| Exercise aim |
Repeat the listing exactly. Pictures stay out of your copy.

| Available data |
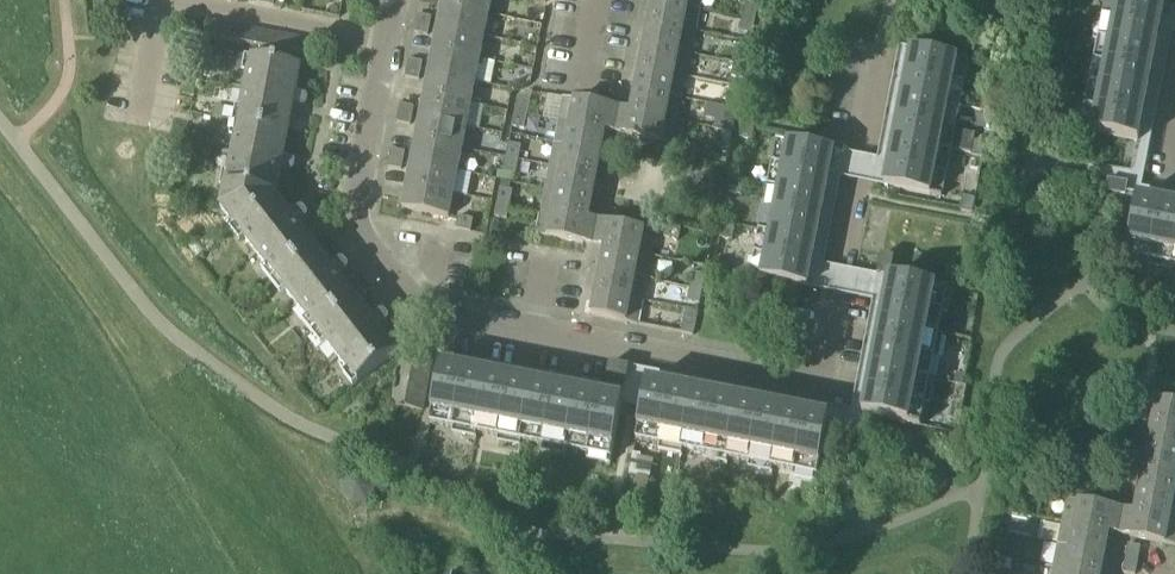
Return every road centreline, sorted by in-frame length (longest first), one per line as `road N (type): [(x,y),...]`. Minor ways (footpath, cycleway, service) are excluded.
road 1 (residential): [(883,53),(819,387),(415,303),(354,220),(384,44)]
road 2 (residential): [(172,0),(384,44)]
road 3 (residential): [(137,127),(164,0)]

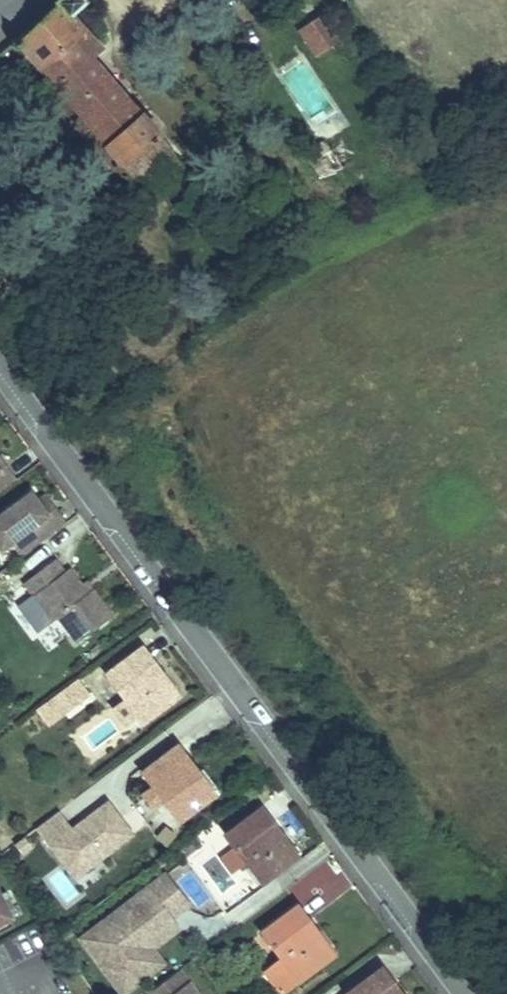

| Answer to this problem |
Return every road centreline, sorted by in-frame length (longest first), one per line as `road N (type): [(x,y),...]`. Minor ways (footpath, cycleway, service) are excluded.
road 1 (residential): [(883,53),(819,387),(415,303),(354,220),(384,44)]
road 2 (residential): [(172,0),(384,44)]
road 3 (residential): [(137,127),(164,0)]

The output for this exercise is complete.